** What is needed **
Please restate the data below word for word, omitting all images.

** Dataset content **
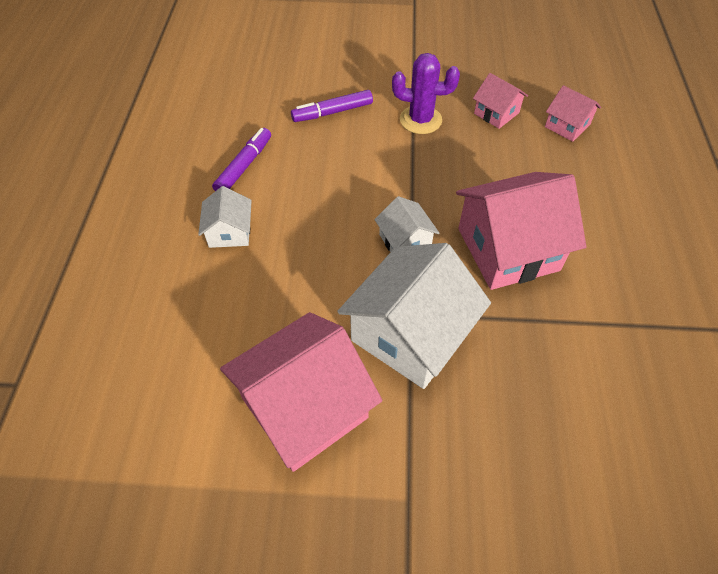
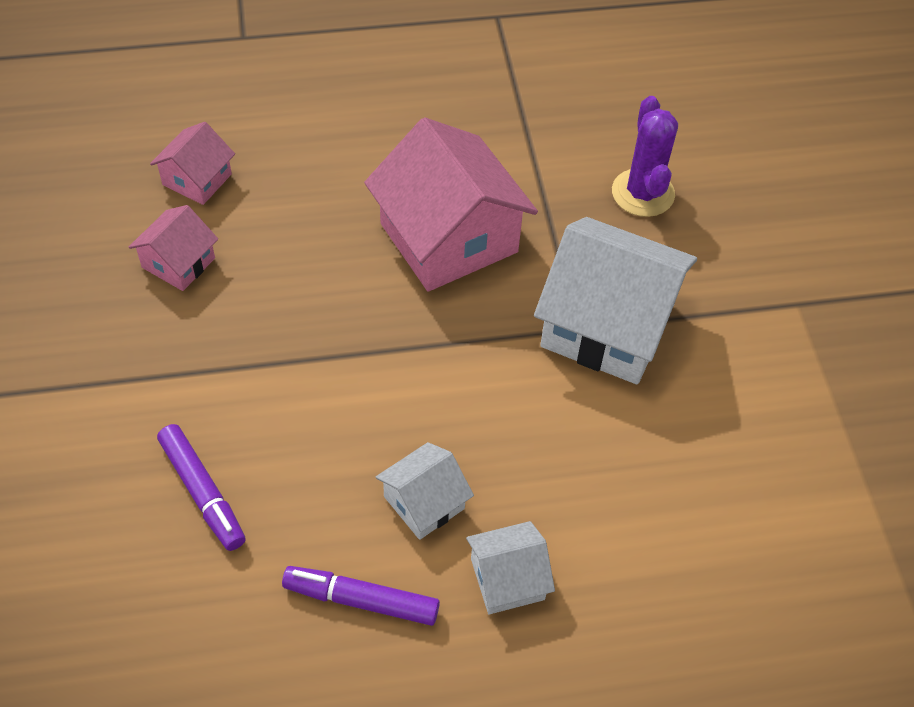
camera: 105 degrees left, 0 degrees up
(304, 407) = (740, 415): pink house -> none
(405, 241) = (464, 349): white house -> white house (424, 502)
(420, 120) = (207, 360): purple cactus -> purple cactus (643, 193)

** Exercise answer **
camera: 105 degrees left, 0 degrees up
(304, 407) = (740, 415): pink house -> none
(405, 241) = (464, 349): white house -> white house (424, 502)
(420, 120) = (207, 360): purple cactus -> purple cactus (643, 193)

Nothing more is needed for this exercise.